__Work instructions__
What you produce should be an exact transcription of the data, minus any pictures.
[Information shown — start]
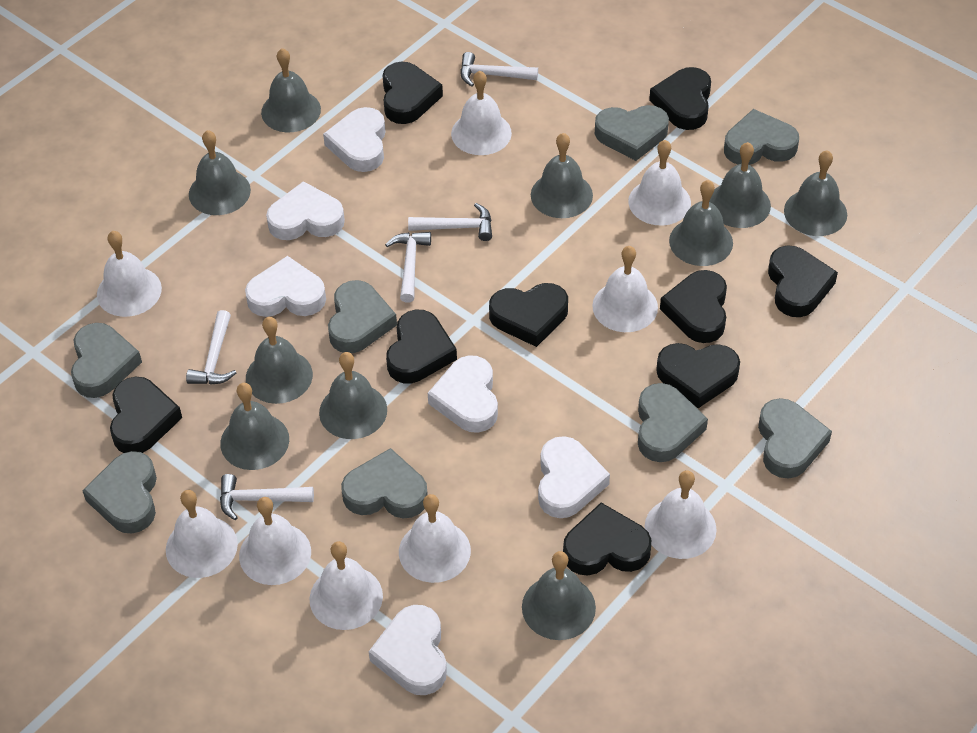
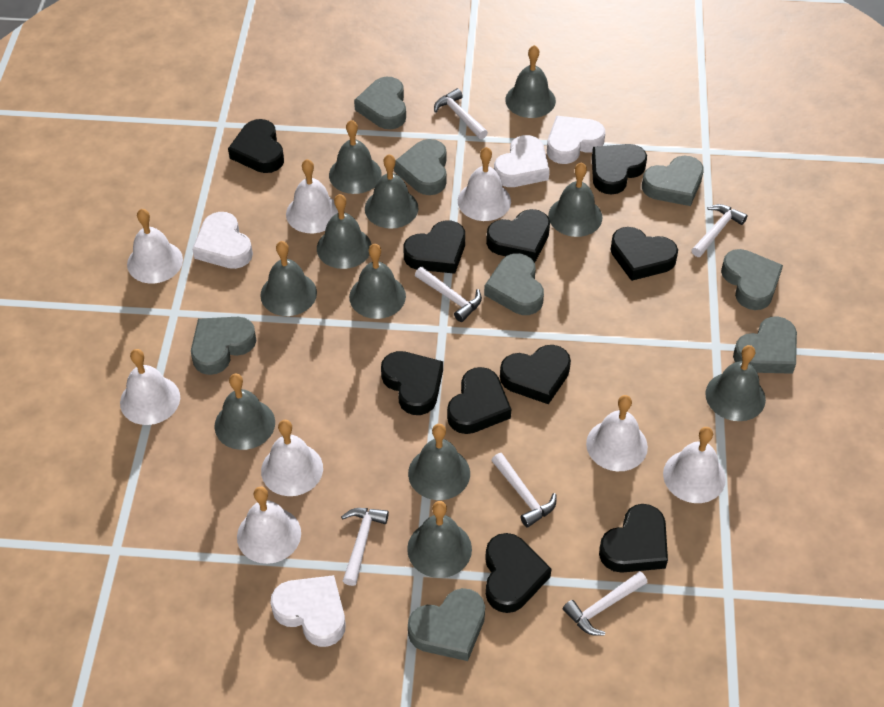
black heart: 9 -> 10
grey bell: 10 -> 11
white bell: 9 -> 8
white hammer: 5 -> 6
white heart: 6 -> 4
[Information shown — finish]
__The answer__
black heart: 9 -> 10
grey bell: 10 -> 11
white bell: 9 -> 8
white hammer: 5 -> 6
white heart: 6 -> 4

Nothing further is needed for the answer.